**Stated goal**
Turn every line in the records below into a single numbered list, leaving out blank lines and the pictures.

+---+

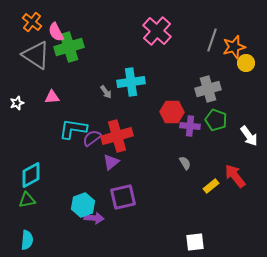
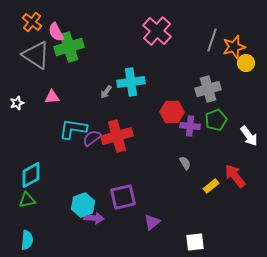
gray arrow: rotated 72 degrees clockwise
green pentagon: rotated 30 degrees clockwise
purple triangle: moved 41 px right, 60 px down
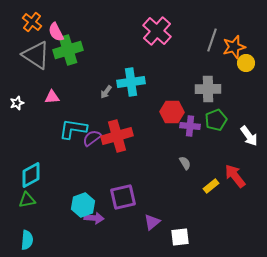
green cross: moved 1 px left, 3 px down
gray cross: rotated 15 degrees clockwise
white square: moved 15 px left, 5 px up
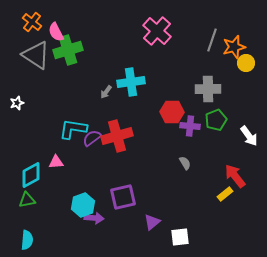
pink triangle: moved 4 px right, 65 px down
yellow rectangle: moved 14 px right, 8 px down
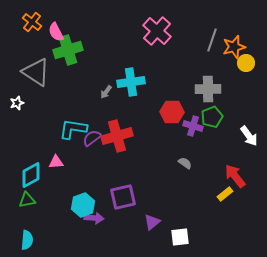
gray triangle: moved 17 px down
green pentagon: moved 4 px left, 3 px up
purple cross: moved 3 px right; rotated 12 degrees clockwise
gray semicircle: rotated 24 degrees counterclockwise
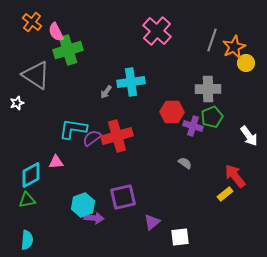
orange star: rotated 10 degrees counterclockwise
gray triangle: moved 3 px down
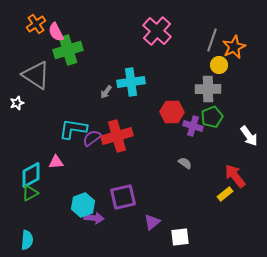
orange cross: moved 4 px right, 2 px down; rotated 18 degrees clockwise
yellow circle: moved 27 px left, 2 px down
green triangle: moved 3 px right, 7 px up; rotated 18 degrees counterclockwise
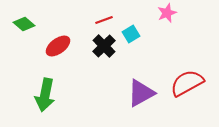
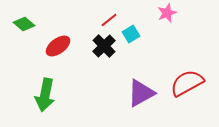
red line: moved 5 px right; rotated 18 degrees counterclockwise
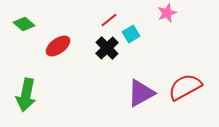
black cross: moved 3 px right, 2 px down
red semicircle: moved 2 px left, 4 px down
green arrow: moved 19 px left
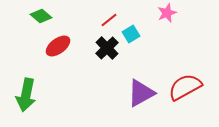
green diamond: moved 17 px right, 8 px up
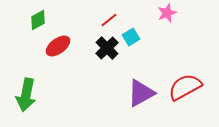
green diamond: moved 3 px left, 4 px down; rotated 70 degrees counterclockwise
cyan square: moved 3 px down
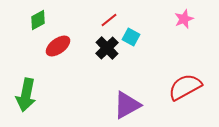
pink star: moved 17 px right, 6 px down
cyan square: rotated 30 degrees counterclockwise
purple triangle: moved 14 px left, 12 px down
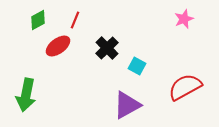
red line: moved 34 px left; rotated 30 degrees counterclockwise
cyan square: moved 6 px right, 29 px down
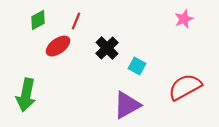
red line: moved 1 px right, 1 px down
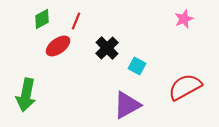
green diamond: moved 4 px right, 1 px up
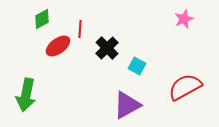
red line: moved 4 px right, 8 px down; rotated 18 degrees counterclockwise
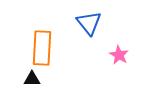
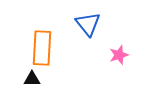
blue triangle: moved 1 px left, 1 px down
pink star: rotated 24 degrees clockwise
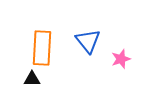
blue triangle: moved 17 px down
pink star: moved 2 px right, 4 px down
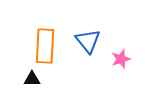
orange rectangle: moved 3 px right, 2 px up
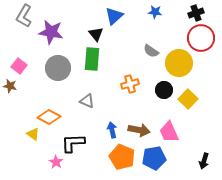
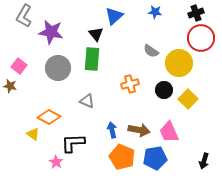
blue pentagon: moved 1 px right
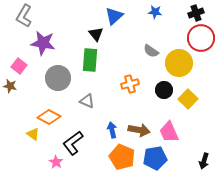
purple star: moved 8 px left, 11 px down
green rectangle: moved 2 px left, 1 px down
gray circle: moved 10 px down
black L-shape: rotated 35 degrees counterclockwise
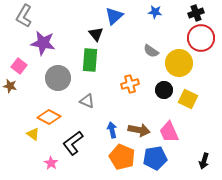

+---+

**Completed exercise**
1. gray arrow: rotated 72 degrees clockwise
2. green pentagon: rotated 30 degrees clockwise
3. purple triangle: moved 41 px right, 60 px down
4. green cross: moved 1 px left, 3 px down
5. gray cross: rotated 15 degrees clockwise
6. white square: moved 15 px left, 5 px up
7. pink triangle: moved 4 px right, 65 px down
8. yellow rectangle: moved 14 px right, 8 px down
9. gray triangle: moved 17 px down
10. green pentagon: moved 4 px left, 3 px up
11. purple cross: moved 3 px right; rotated 12 degrees clockwise
12. gray semicircle: rotated 24 degrees counterclockwise
13. orange star: rotated 10 degrees counterclockwise
14. gray triangle: moved 3 px down
15. orange cross: moved 4 px right, 2 px down; rotated 18 degrees clockwise
16. yellow circle: moved 27 px left, 2 px down
17. green triangle: moved 3 px right, 7 px up; rotated 18 degrees counterclockwise
18. red line: moved 5 px right; rotated 18 degrees counterclockwise
19. black cross: moved 3 px right, 2 px down
20. red semicircle: moved 2 px left, 4 px down
21. green arrow: moved 19 px left
22. green diamond: moved 17 px right, 8 px up
23. green diamond: moved 3 px left, 4 px down; rotated 70 degrees counterclockwise
24. cyan square: moved 3 px down
25. pink star: moved 17 px right, 6 px down
26. cyan square: rotated 30 degrees counterclockwise
27. purple triangle: moved 14 px left, 12 px down
28. red line: moved 34 px left; rotated 30 degrees counterclockwise
29. cyan square: moved 6 px right, 29 px down
30. red line: moved 1 px right, 1 px down
31. green diamond: moved 4 px right, 1 px up
32. red line: moved 4 px right, 8 px down; rotated 18 degrees counterclockwise
33. blue triangle: moved 1 px left, 1 px down
34. pink star: rotated 24 degrees clockwise
35. blue triangle: moved 17 px down
36. pink star: moved 2 px right, 4 px down
37. orange rectangle: moved 3 px right, 2 px up
38. blue pentagon: moved 1 px right
39. purple star: moved 8 px left, 11 px down
40. green rectangle: moved 2 px left, 1 px down
41. gray circle: moved 10 px down
42. black L-shape: rotated 35 degrees counterclockwise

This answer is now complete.